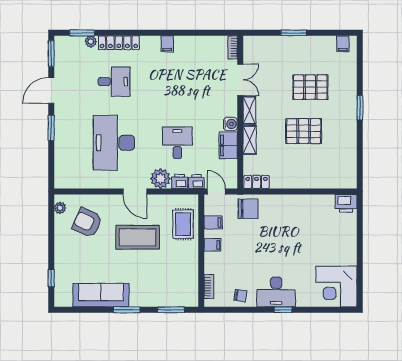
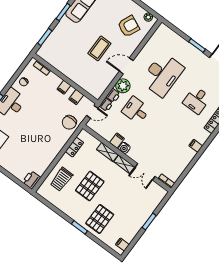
pallet: (310, 87) -> (100, 219), moved
desk: (114, 143) -> (162, 75), turned 90
desk: (177, 143) -> (136, 110), turned 180
filing cabinet: (228, 145) -> (117, 141), width x0.50
trolley: (320, 169) -> (62, 179), added
locker: (256, 182) -> (74, 147), moved
rug: (183, 224) -> (88, 79), removed
coffee table: (138, 237) -> (99, 48), width x0.73, depth x0.76

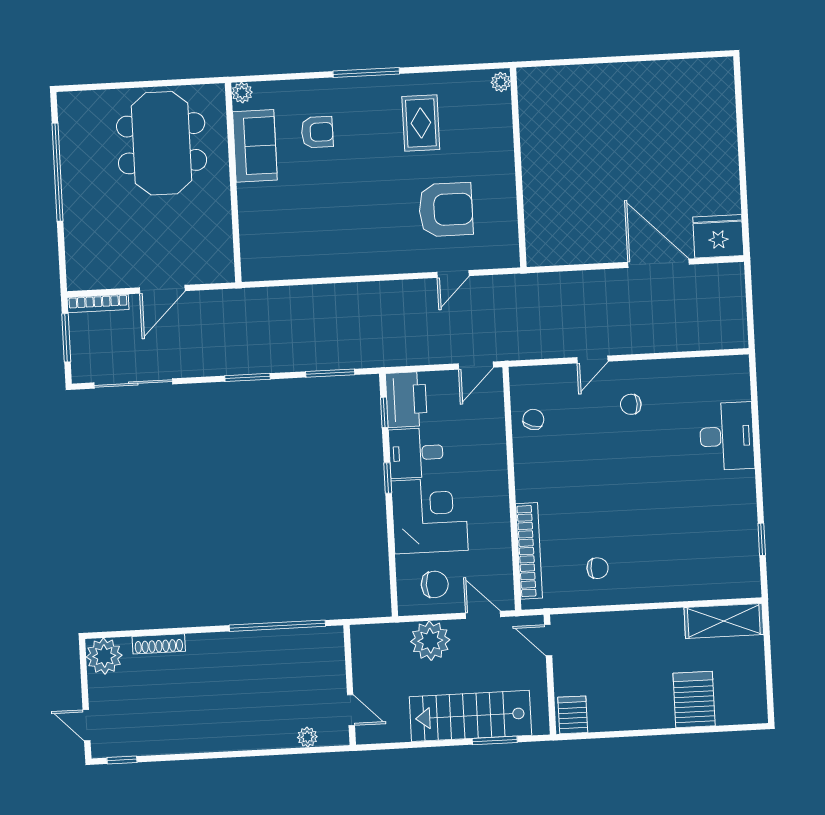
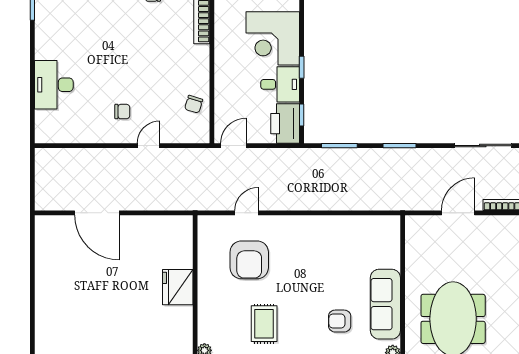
sofa: (255, 146) -> (385, 304), width x1.36
armchair: (446, 210) -> (249, 260), turned -90
fridge: (718, 236) -> (178, 287), moved, turned 90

—————

Required action — Please go through the data above and copy each line containing the word "width".

Final answer —
filing cabinet: (228, 145) -> (117, 141), width x0.50
coffee table: (138, 237) -> (99, 48), width x0.73, depth x0.76
sofa: (255, 146) -> (385, 304), width x1.36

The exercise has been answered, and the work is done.